--- RECORDS PROVIDED ---

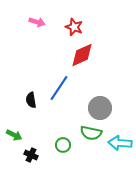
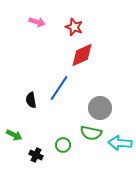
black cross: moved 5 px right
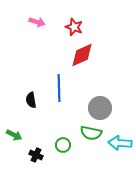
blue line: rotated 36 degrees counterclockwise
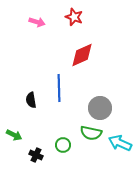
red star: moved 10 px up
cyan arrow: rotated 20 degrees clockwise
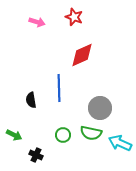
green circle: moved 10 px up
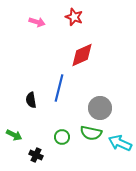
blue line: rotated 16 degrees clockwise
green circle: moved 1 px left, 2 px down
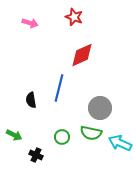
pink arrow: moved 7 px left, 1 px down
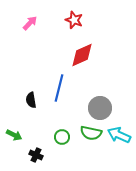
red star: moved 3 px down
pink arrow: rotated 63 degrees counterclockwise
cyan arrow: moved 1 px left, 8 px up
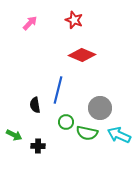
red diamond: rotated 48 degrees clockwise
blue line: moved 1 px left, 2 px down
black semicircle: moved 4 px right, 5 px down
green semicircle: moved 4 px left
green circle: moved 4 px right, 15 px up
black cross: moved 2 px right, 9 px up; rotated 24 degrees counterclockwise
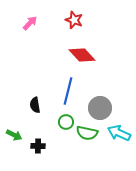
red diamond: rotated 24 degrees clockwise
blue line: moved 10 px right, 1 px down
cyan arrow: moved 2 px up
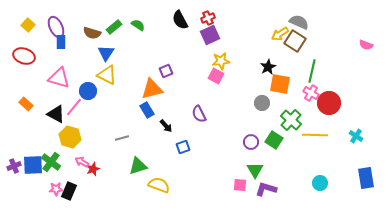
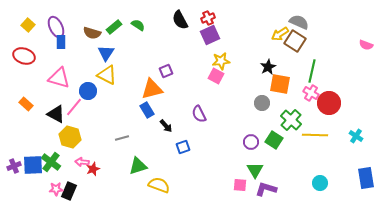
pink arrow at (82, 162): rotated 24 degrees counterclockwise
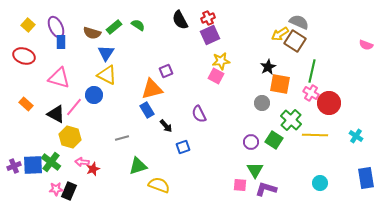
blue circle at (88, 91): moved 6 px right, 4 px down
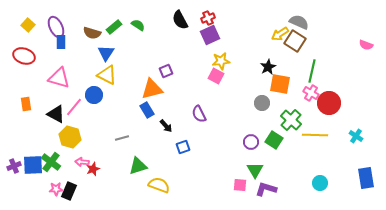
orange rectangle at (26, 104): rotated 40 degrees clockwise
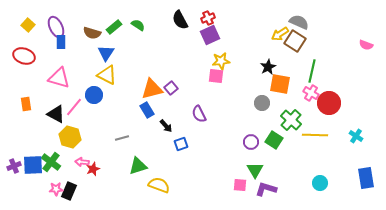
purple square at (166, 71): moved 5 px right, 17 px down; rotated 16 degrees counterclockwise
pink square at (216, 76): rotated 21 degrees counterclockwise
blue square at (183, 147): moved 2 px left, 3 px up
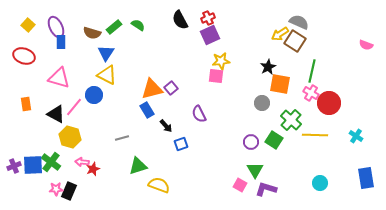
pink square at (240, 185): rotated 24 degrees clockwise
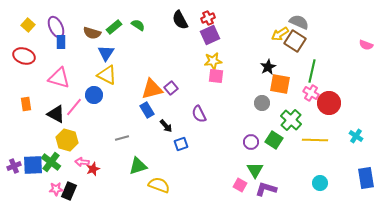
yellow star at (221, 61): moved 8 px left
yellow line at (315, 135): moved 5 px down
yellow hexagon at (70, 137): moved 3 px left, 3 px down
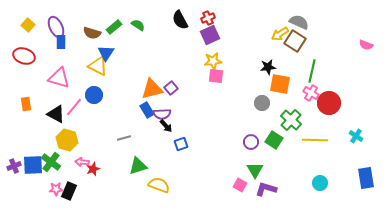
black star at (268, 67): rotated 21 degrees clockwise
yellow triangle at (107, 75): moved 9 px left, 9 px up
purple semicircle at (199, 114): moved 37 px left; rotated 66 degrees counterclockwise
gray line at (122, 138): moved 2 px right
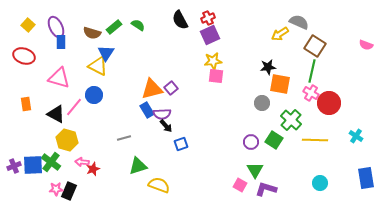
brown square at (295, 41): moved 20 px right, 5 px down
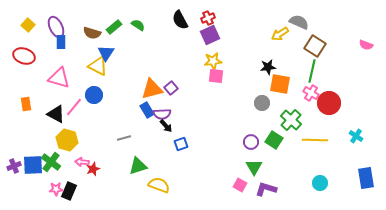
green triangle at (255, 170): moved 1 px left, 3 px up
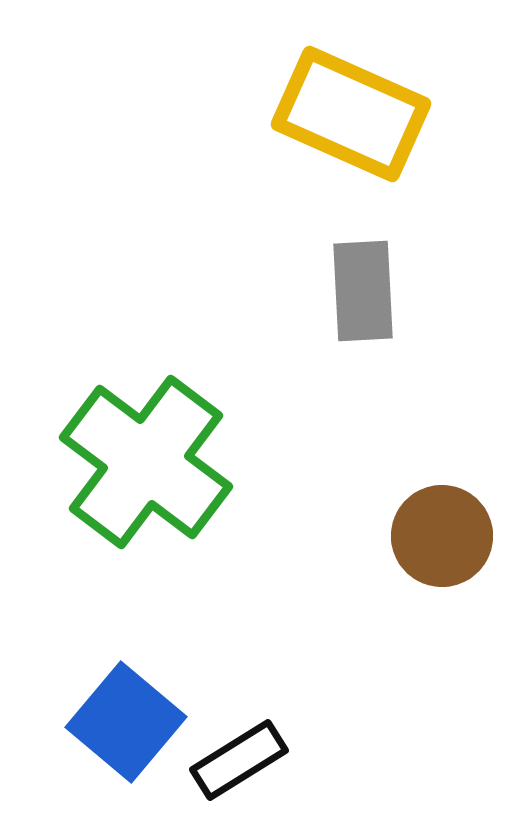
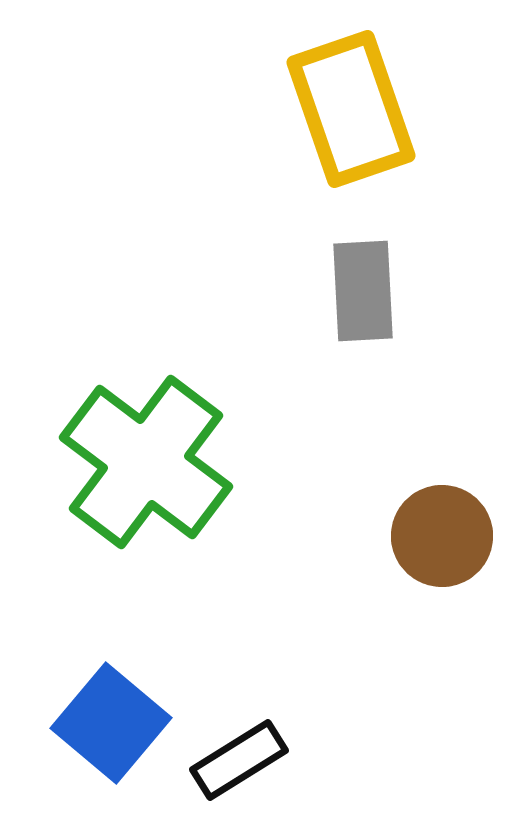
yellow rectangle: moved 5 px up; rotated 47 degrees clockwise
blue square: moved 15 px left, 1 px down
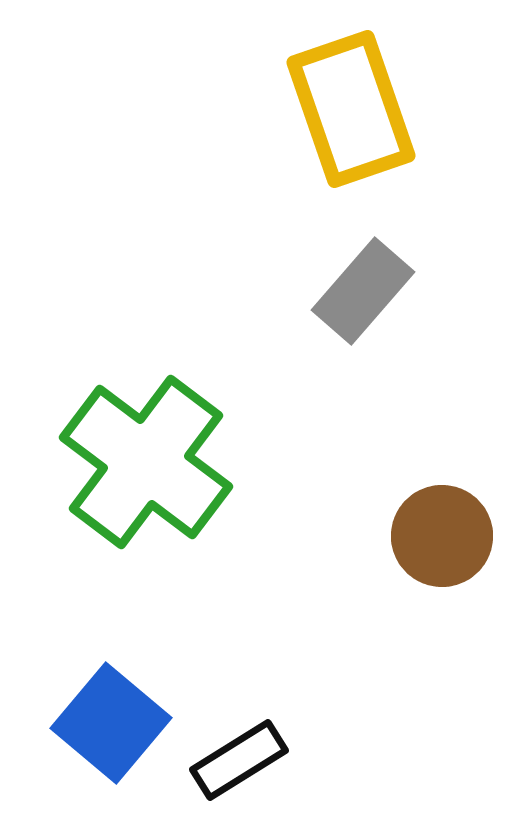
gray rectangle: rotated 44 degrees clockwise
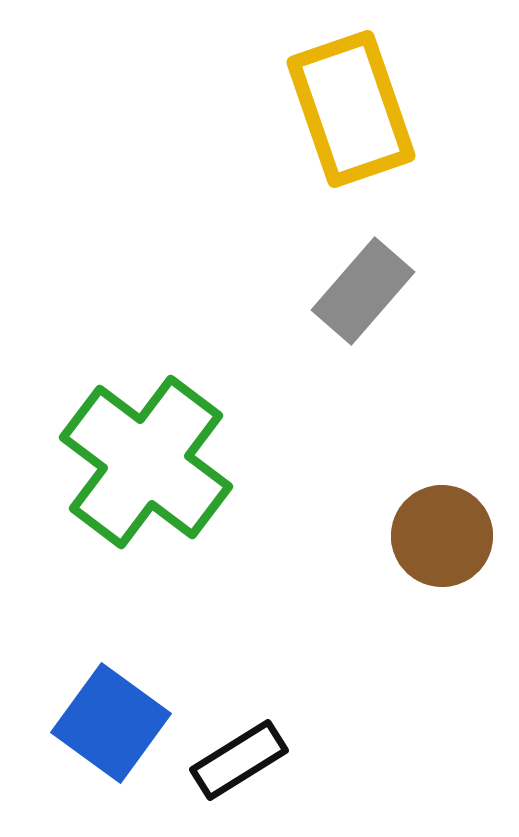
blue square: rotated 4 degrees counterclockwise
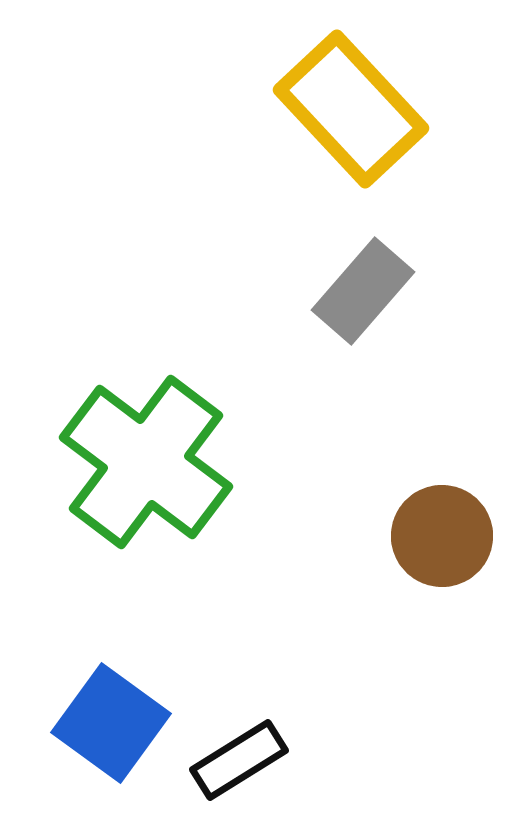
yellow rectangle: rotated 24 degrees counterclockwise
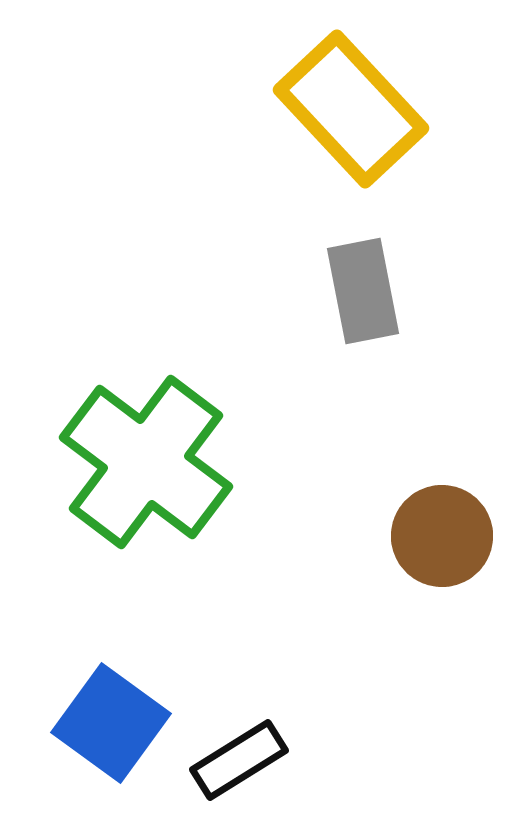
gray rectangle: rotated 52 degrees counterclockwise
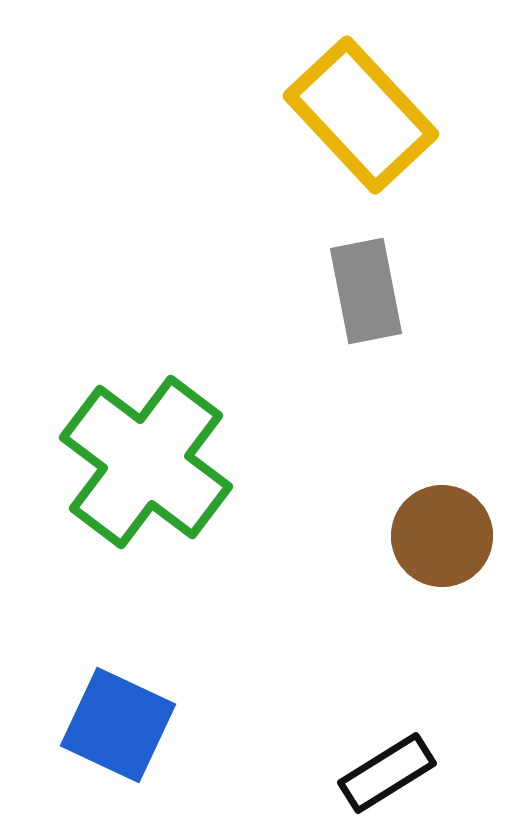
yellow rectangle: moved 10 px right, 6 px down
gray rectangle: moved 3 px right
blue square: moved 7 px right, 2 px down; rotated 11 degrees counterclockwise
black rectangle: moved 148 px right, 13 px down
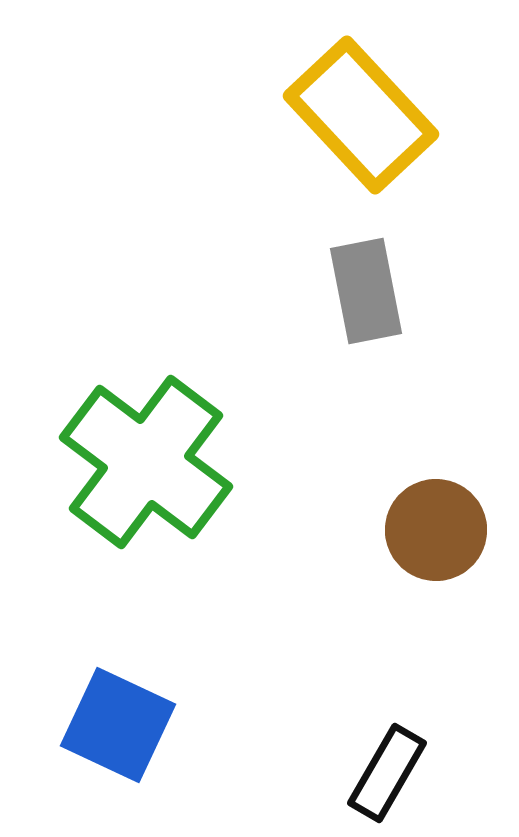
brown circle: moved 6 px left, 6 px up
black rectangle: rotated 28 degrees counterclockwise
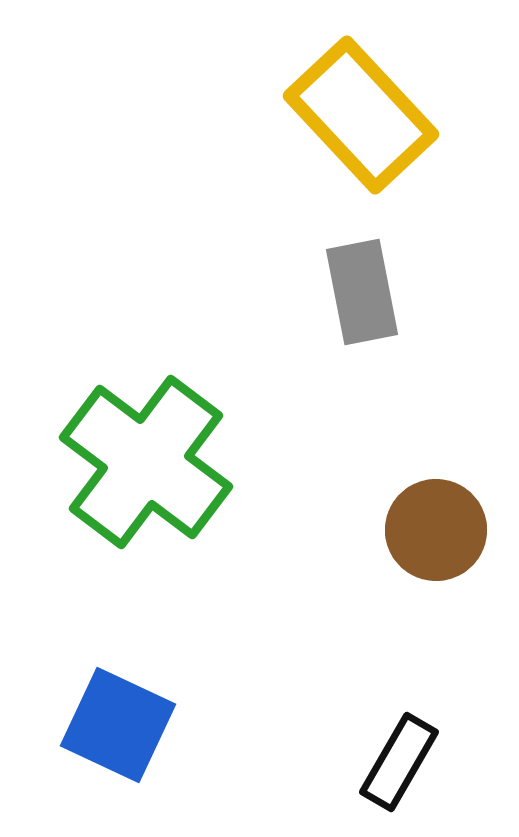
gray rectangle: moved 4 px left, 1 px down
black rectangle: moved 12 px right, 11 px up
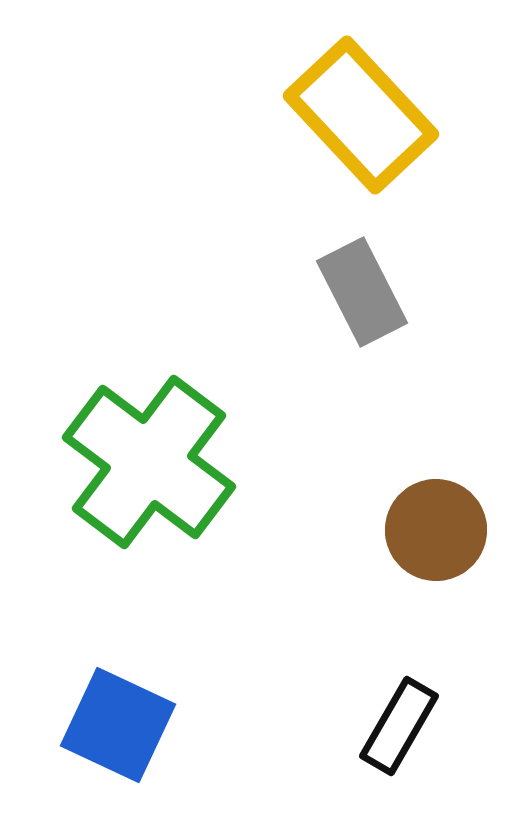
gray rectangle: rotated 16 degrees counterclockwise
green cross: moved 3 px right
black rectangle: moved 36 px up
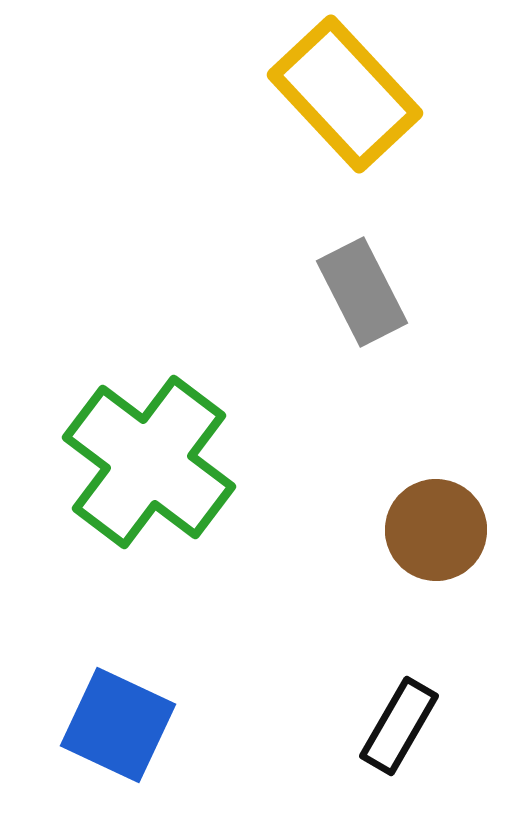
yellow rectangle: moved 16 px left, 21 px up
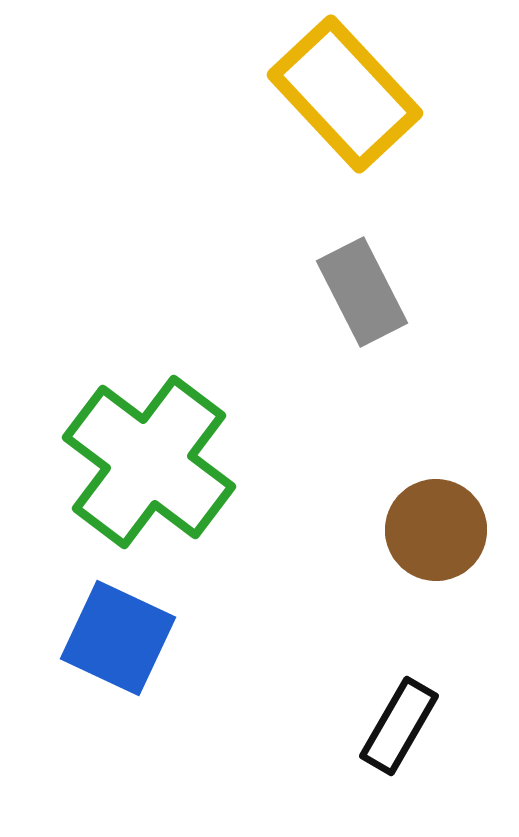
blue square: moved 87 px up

---

**PROBLEM STATEMENT:**
Output every text line from the records above word for word, leaving out the pictures.

**SOLUTION TO THE EXERCISE:**
black cross: moved 5 px right
blue line: rotated 36 degrees counterclockwise
red star: moved 10 px up
cyan arrow: rotated 20 degrees clockwise
green circle: moved 10 px up
blue line: rotated 16 degrees clockwise
green circle: moved 1 px left, 2 px down
pink arrow: moved 7 px left, 1 px down
red star: moved 3 px down
pink arrow: rotated 63 degrees counterclockwise
cyan arrow: moved 1 px left, 8 px up
red diamond: rotated 48 degrees clockwise
blue line: moved 1 px left, 2 px down
black semicircle: moved 4 px right, 5 px down
green semicircle: moved 4 px left
green circle: moved 4 px right, 15 px up
black cross: moved 2 px right, 9 px up; rotated 24 degrees counterclockwise
red diamond: rotated 24 degrees clockwise
blue line: moved 10 px right, 1 px down
cyan arrow: moved 2 px up
pink arrow at (82, 162): rotated 24 degrees counterclockwise
blue circle at (88, 91): moved 6 px right, 4 px down
orange rectangle at (26, 104): rotated 40 degrees clockwise
purple square at (166, 71): moved 5 px right, 17 px down; rotated 16 degrees counterclockwise
pink square at (216, 76): rotated 21 degrees counterclockwise
blue square at (183, 147): moved 2 px left, 3 px up
pink square at (240, 185): rotated 24 degrees clockwise
yellow star at (221, 61): moved 8 px left
yellow line at (315, 135): moved 5 px down
yellow hexagon at (70, 137): moved 3 px left, 3 px down
black star at (268, 67): rotated 21 degrees clockwise
yellow triangle at (107, 75): moved 9 px left, 9 px up
purple semicircle at (199, 114): moved 37 px left; rotated 66 degrees counterclockwise
gray line at (122, 138): moved 2 px right
brown square at (295, 41): moved 20 px right, 5 px down
green triangle at (255, 170): moved 1 px left, 3 px up
yellow rectangle: moved 5 px up; rotated 47 degrees clockwise
blue square: moved 15 px left, 1 px down
gray rectangle: rotated 44 degrees clockwise
blue square: rotated 4 degrees counterclockwise
yellow rectangle: rotated 24 degrees counterclockwise
gray rectangle: rotated 52 degrees counterclockwise
yellow rectangle: moved 10 px right, 6 px down
gray rectangle: moved 3 px right
blue square: moved 7 px right, 2 px down; rotated 11 degrees counterclockwise
black rectangle: moved 148 px right, 13 px down
brown circle: moved 6 px left, 6 px up
black rectangle: rotated 28 degrees counterclockwise
gray rectangle: moved 4 px left, 1 px down
black rectangle: moved 12 px right, 11 px up
gray rectangle: rotated 16 degrees counterclockwise
green cross: moved 3 px right
black rectangle: moved 36 px up
yellow rectangle: moved 16 px left, 21 px up
blue square: moved 87 px up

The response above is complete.